====== Source records ======

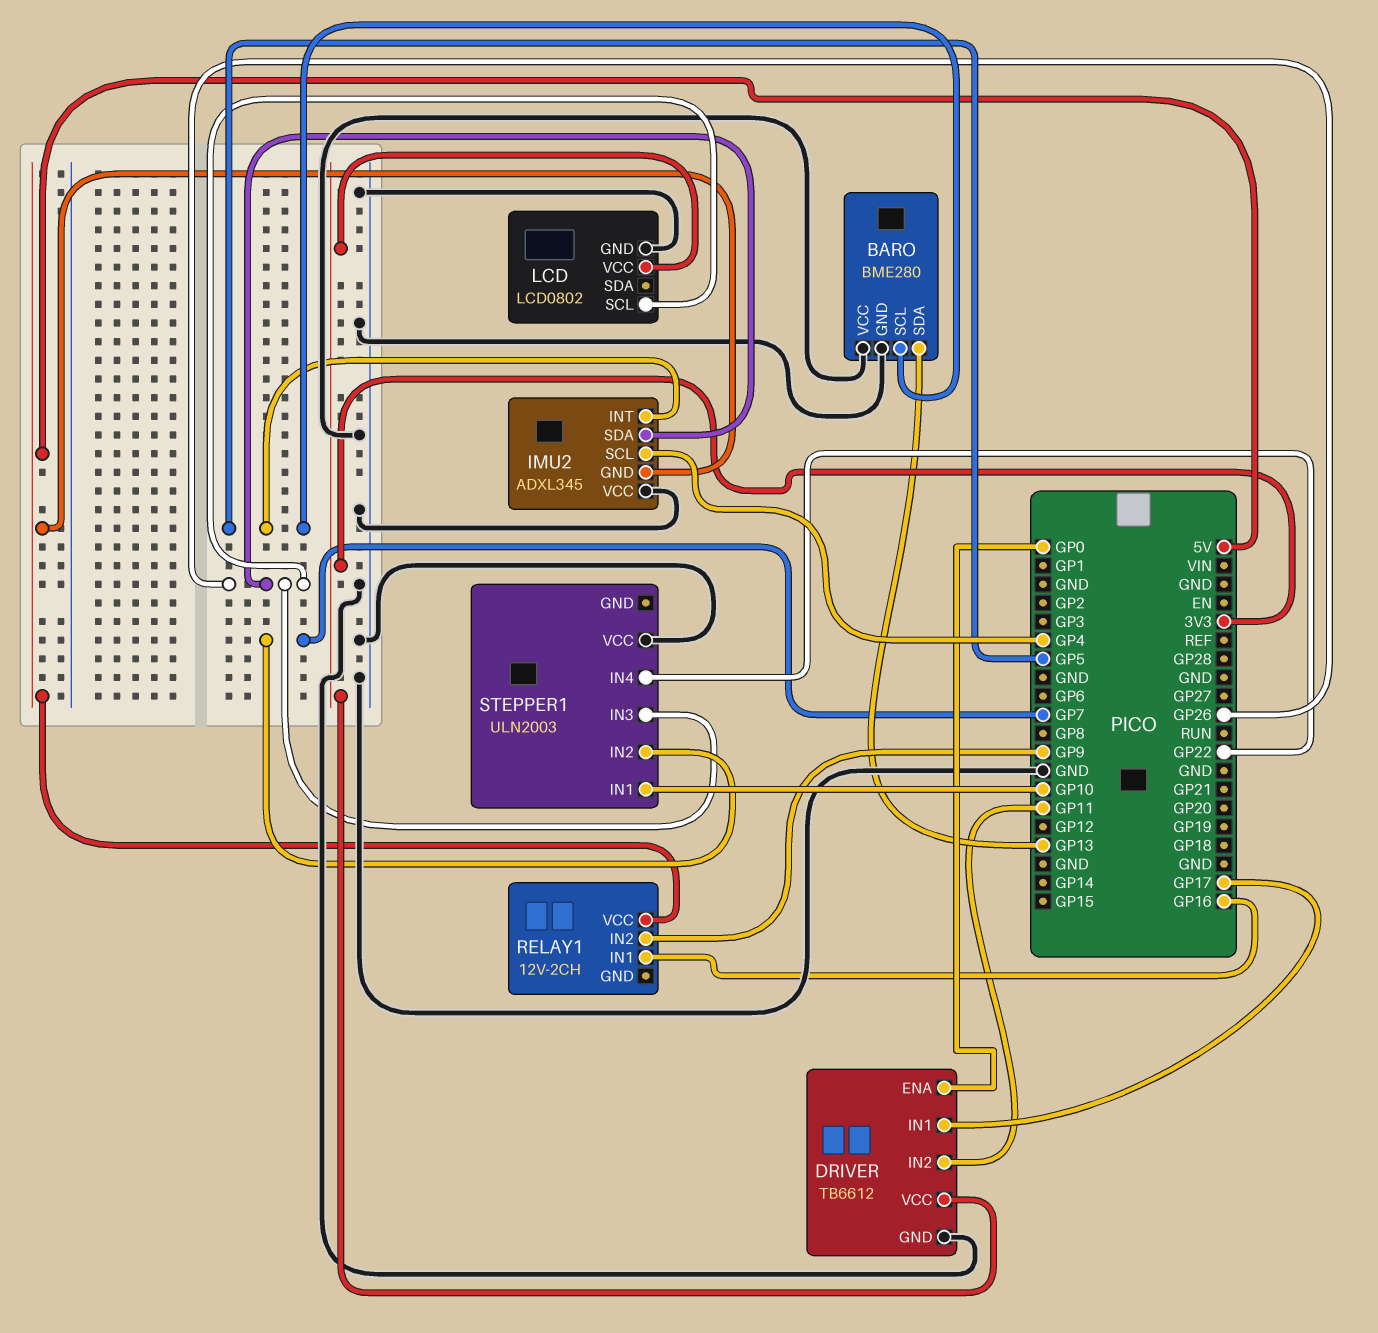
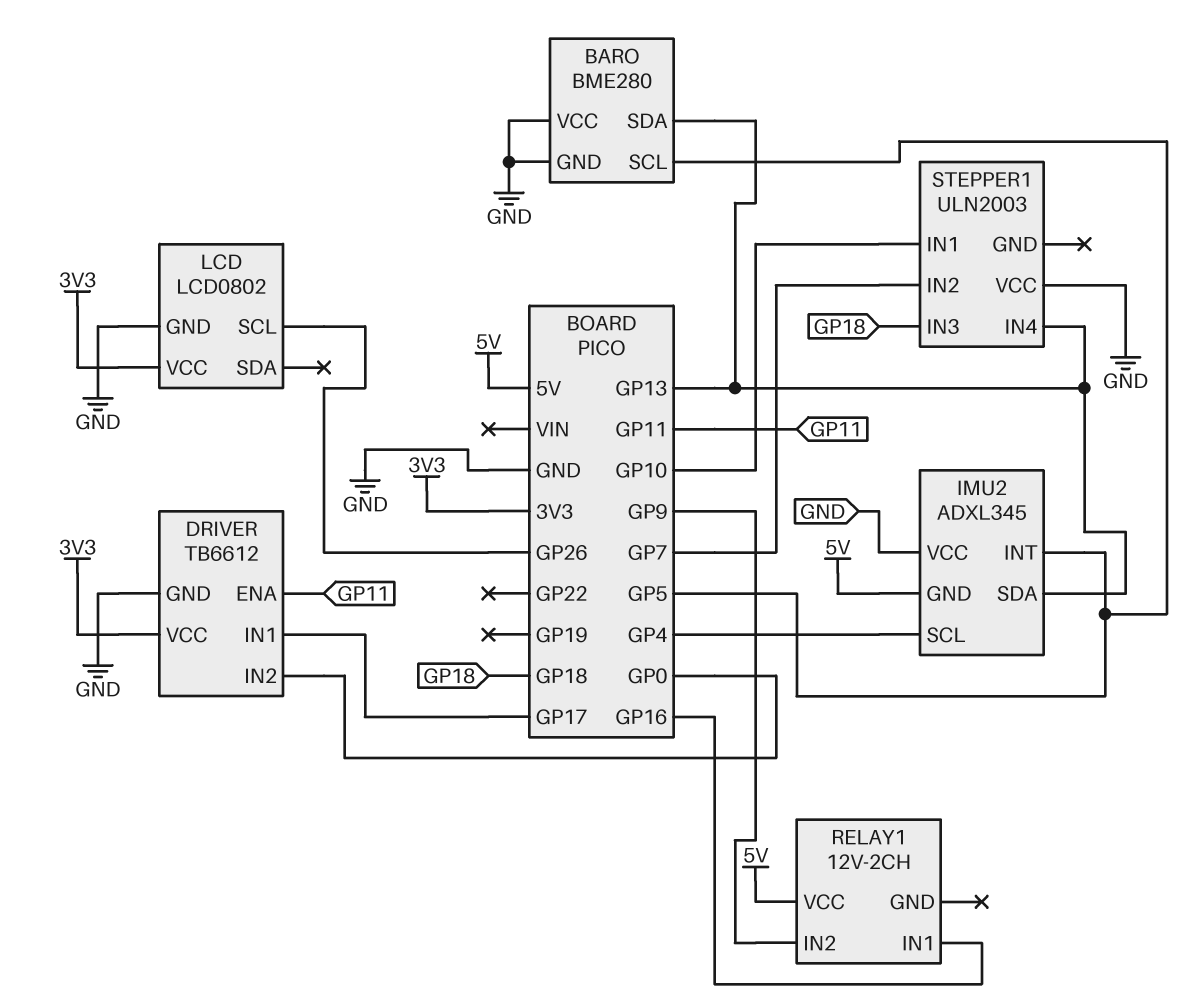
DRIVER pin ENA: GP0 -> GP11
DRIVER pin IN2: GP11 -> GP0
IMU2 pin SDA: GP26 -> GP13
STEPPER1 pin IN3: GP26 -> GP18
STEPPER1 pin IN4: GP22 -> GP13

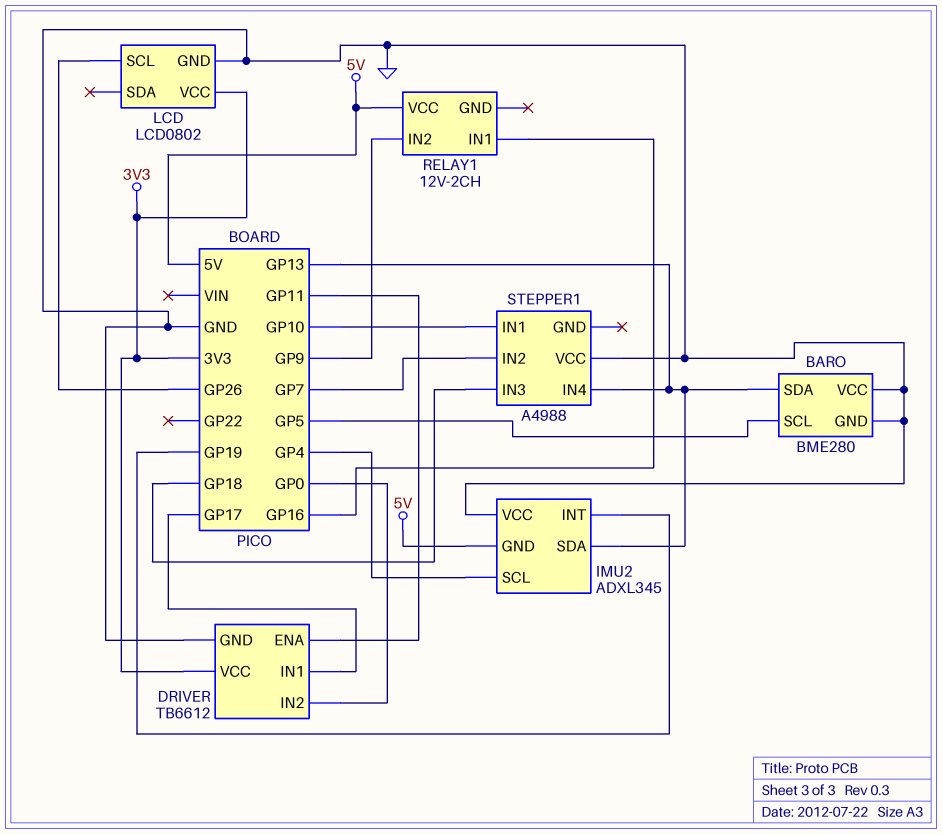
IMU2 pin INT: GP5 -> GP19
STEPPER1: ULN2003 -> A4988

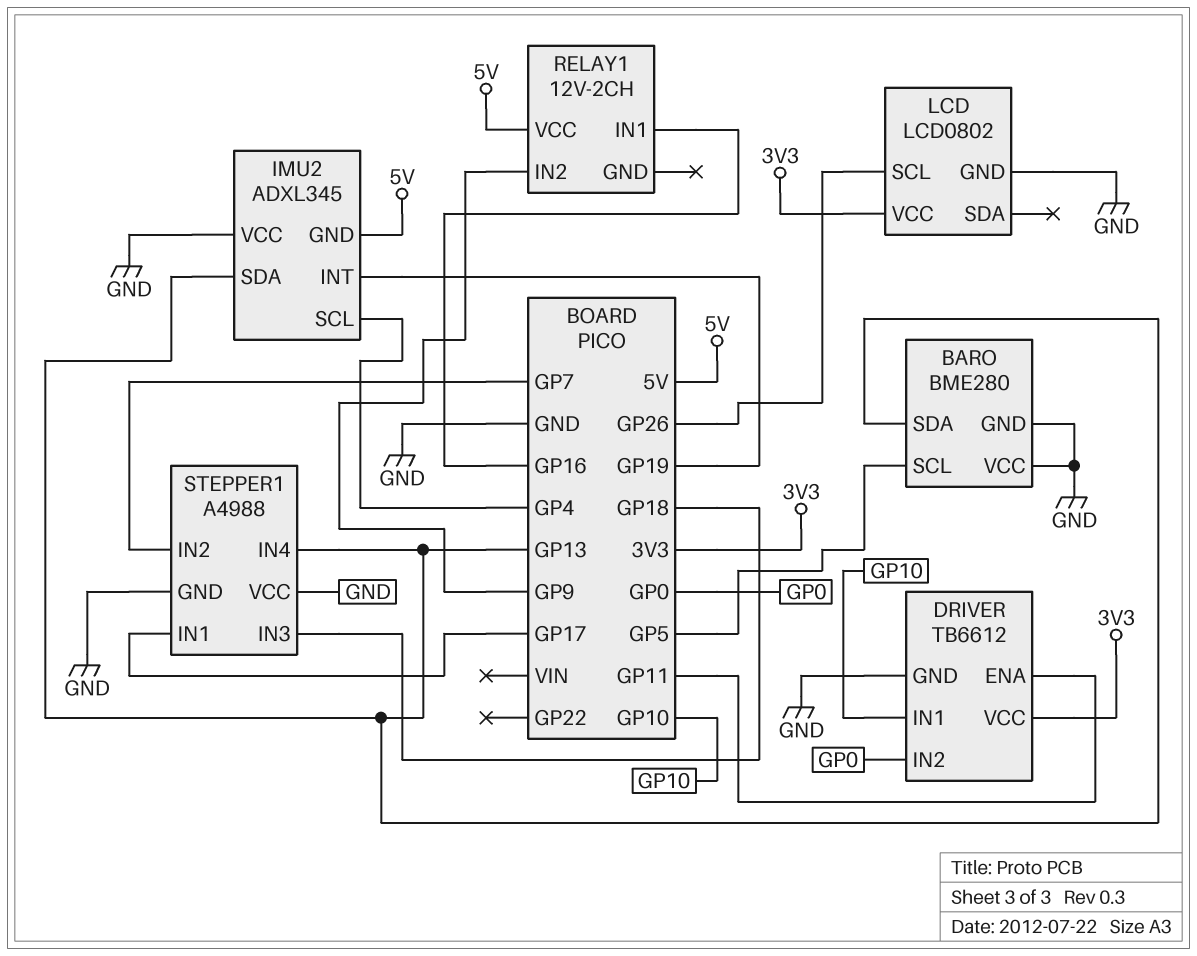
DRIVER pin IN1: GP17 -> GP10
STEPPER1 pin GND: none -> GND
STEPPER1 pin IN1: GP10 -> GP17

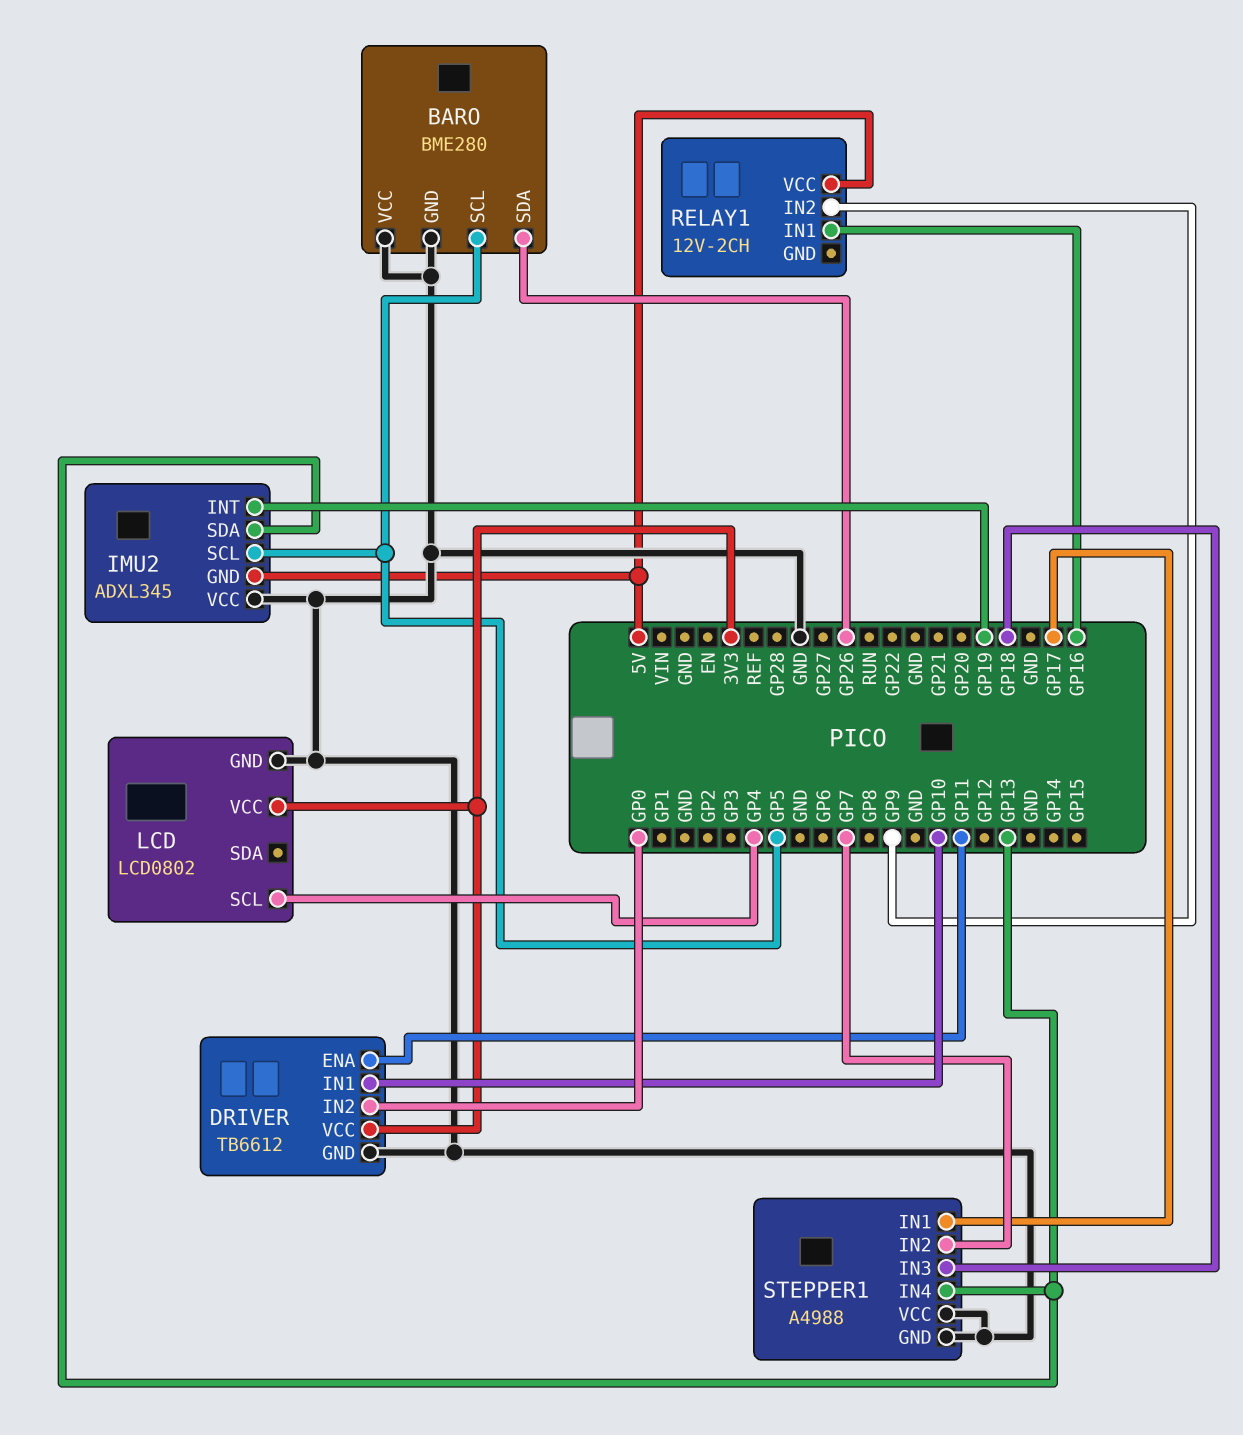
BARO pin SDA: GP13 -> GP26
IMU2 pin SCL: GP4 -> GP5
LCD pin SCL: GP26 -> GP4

======

Copy the records exactly, minus any pictures.

Task result =>
DRIVER pin ENA: GP0 -> GP11
DRIVER pin IN2: GP11 -> GP0
IMU2 pin SDA: GP26 -> GP13
STEPPER1 pin IN3: GP26 -> GP18
STEPPER1 pin IN4: GP22 -> GP13

IMU2 pin INT: GP5 -> GP19
STEPPER1: ULN2003 -> A4988

DRIVER pin IN1: GP17 -> GP10
STEPPER1 pin GND: none -> GND
STEPPER1 pin IN1: GP10 -> GP17

BARO pin SDA: GP13 -> GP26
IMU2 pin SCL: GP4 -> GP5
LCD pin SCL: GP26 -> GP4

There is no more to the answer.